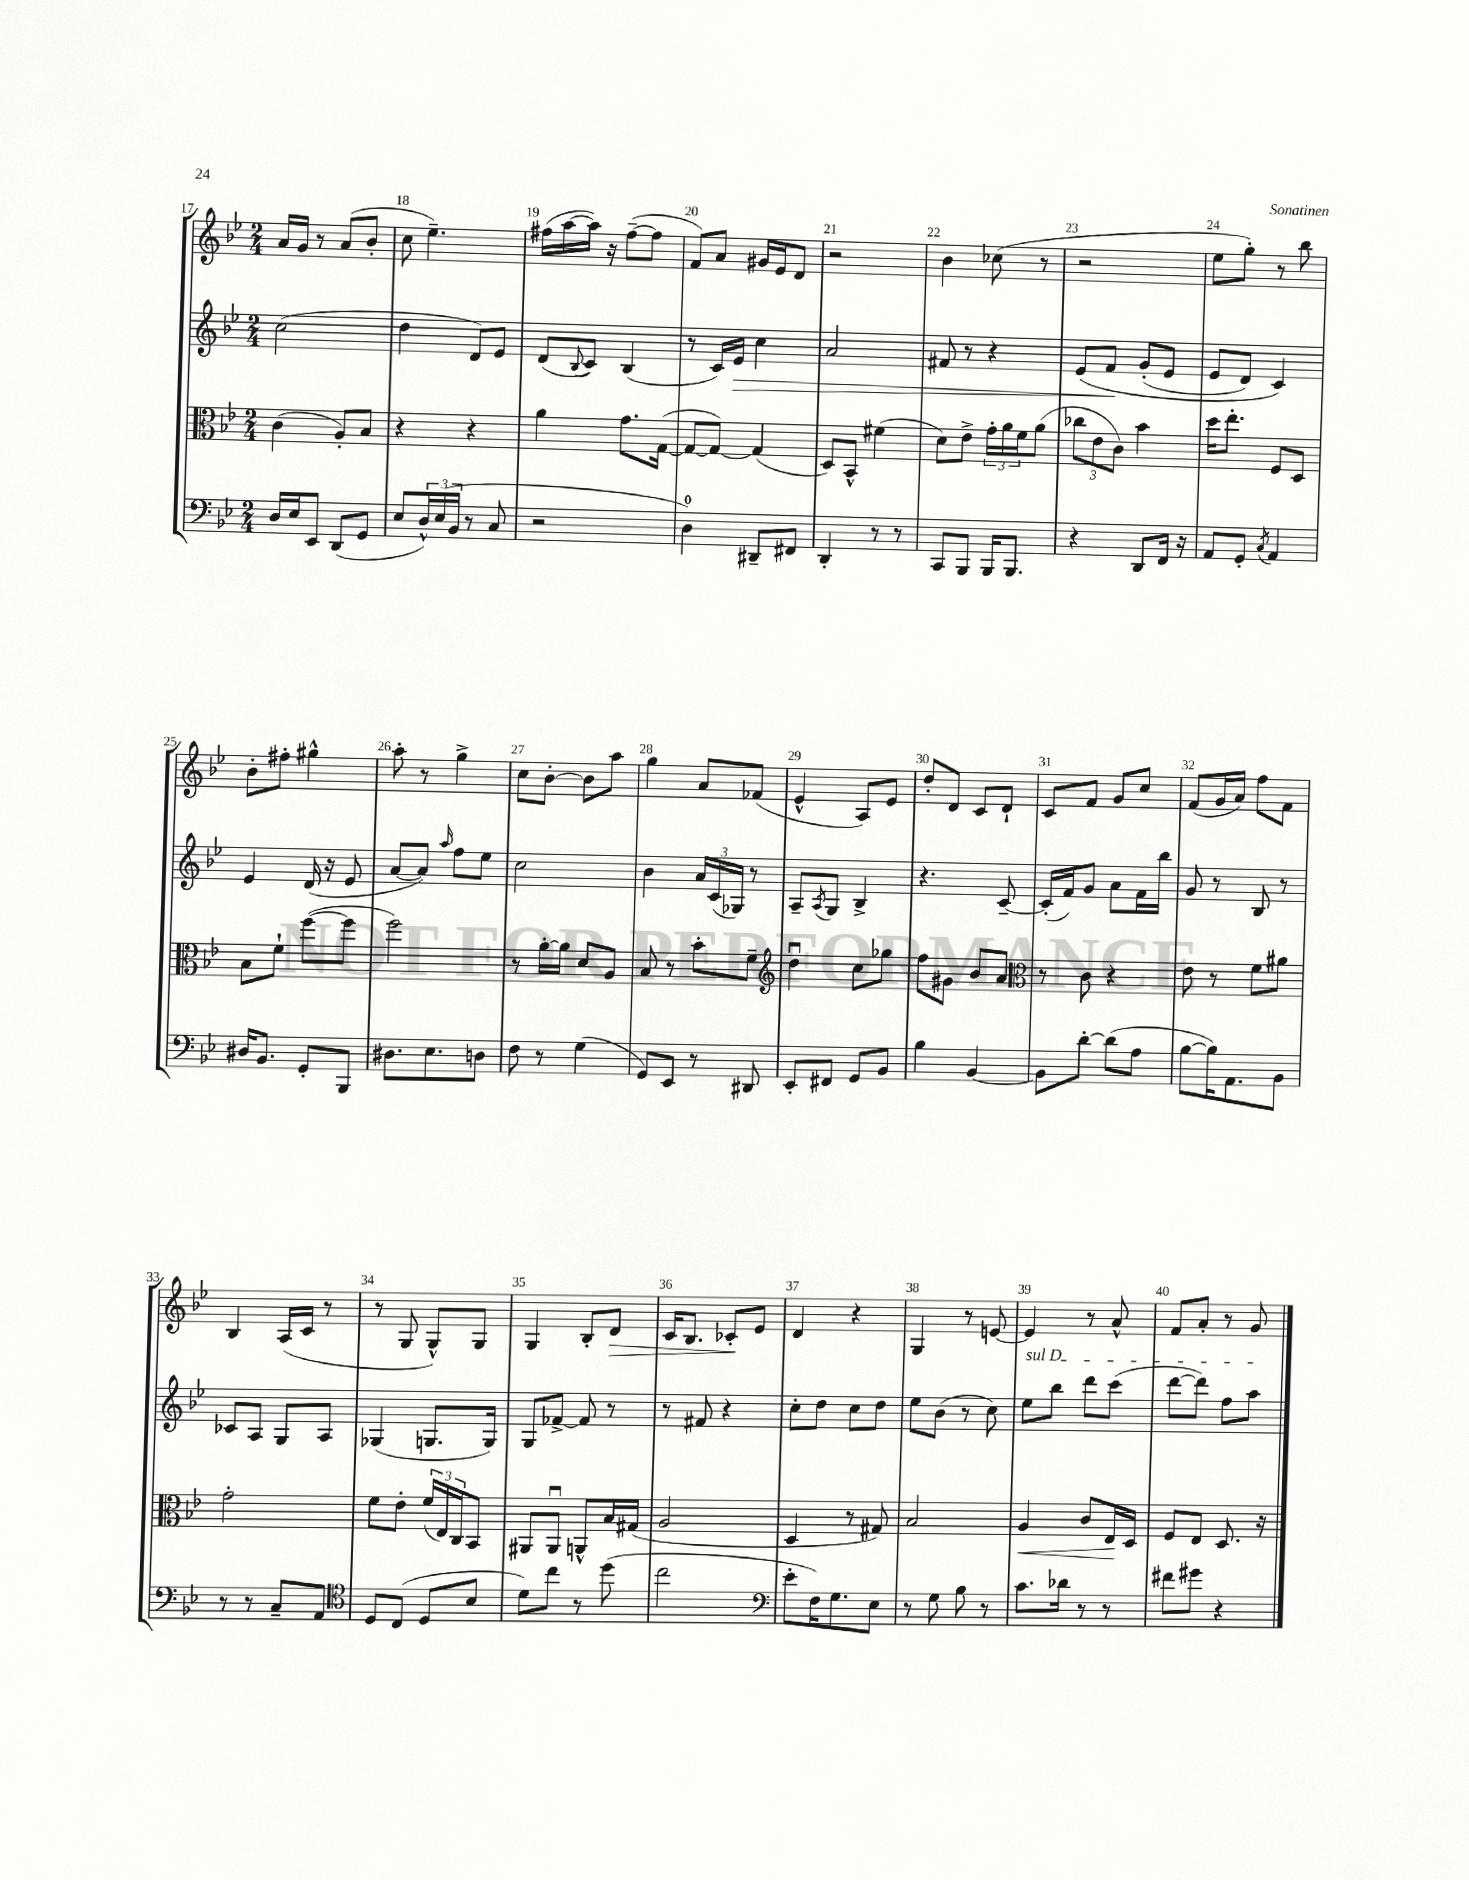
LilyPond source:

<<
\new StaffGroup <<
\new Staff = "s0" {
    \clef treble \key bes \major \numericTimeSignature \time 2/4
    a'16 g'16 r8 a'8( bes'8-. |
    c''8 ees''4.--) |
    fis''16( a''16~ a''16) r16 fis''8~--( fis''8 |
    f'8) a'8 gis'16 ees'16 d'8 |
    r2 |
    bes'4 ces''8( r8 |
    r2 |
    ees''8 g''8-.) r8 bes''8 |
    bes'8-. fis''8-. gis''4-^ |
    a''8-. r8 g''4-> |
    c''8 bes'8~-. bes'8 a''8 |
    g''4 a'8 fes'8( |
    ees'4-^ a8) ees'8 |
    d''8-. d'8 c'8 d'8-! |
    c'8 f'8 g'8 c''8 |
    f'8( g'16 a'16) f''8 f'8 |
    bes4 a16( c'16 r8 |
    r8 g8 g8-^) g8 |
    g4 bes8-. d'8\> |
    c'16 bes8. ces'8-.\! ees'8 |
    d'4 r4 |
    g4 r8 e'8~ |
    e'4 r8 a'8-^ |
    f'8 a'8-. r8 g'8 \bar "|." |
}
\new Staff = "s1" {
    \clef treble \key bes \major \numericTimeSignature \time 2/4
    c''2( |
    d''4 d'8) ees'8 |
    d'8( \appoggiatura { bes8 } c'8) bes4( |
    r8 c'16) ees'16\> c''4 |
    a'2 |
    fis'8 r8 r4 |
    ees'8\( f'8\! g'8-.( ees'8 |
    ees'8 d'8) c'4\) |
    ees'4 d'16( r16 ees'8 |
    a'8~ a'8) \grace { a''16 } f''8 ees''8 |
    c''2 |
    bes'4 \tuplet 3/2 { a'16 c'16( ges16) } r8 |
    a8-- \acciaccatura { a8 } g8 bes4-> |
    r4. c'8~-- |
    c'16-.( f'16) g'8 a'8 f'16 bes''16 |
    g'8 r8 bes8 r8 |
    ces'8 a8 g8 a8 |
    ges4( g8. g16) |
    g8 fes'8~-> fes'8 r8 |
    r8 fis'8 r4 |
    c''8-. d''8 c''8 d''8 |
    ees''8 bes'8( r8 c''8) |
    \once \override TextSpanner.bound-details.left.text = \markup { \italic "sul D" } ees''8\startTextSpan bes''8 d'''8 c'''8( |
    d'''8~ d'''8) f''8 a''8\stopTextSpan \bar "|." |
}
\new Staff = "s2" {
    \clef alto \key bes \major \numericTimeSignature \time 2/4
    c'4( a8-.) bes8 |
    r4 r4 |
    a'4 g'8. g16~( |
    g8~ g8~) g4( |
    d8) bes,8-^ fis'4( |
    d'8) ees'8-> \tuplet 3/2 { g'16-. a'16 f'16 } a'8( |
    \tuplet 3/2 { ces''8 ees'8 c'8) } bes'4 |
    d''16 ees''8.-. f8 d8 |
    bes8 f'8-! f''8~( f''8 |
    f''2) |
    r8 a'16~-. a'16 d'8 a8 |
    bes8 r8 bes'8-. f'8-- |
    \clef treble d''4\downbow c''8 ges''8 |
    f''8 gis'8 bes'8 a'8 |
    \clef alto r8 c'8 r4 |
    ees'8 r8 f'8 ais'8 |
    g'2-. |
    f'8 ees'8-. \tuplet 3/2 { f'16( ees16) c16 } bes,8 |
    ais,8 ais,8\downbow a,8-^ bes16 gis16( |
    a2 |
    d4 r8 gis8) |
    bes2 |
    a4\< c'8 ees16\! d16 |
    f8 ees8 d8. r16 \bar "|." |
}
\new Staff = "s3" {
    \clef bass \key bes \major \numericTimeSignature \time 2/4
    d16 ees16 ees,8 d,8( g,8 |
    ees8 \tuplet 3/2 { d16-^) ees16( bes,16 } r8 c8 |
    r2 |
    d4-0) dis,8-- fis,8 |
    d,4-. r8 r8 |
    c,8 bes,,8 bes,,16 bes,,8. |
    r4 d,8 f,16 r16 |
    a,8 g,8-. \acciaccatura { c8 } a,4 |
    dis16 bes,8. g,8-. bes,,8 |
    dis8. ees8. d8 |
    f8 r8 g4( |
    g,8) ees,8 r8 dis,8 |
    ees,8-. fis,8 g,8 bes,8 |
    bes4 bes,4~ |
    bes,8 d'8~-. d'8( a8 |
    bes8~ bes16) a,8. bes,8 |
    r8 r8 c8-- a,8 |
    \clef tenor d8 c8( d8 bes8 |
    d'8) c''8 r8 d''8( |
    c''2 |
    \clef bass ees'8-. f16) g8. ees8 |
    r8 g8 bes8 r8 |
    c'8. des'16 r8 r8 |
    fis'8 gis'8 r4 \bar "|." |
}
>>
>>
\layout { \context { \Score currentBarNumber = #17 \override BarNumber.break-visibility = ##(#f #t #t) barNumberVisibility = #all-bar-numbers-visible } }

■ **GOAL OF THE EXERCISE**
Show each line of the entries above that contains the string "numericTimeSignature", matching case exactly.

■ **ANSWER BELOW**
    \clef treble \key bes \major \numericTimeSignature \time 2/4
    \clef treble \key bes \major \numericTimeSignature \time 2/4
    \clef alto \key bes \major \numericTimeSignature \time 2/4
    \clef bass \key bes \major \numericTimeSignature \time 2/4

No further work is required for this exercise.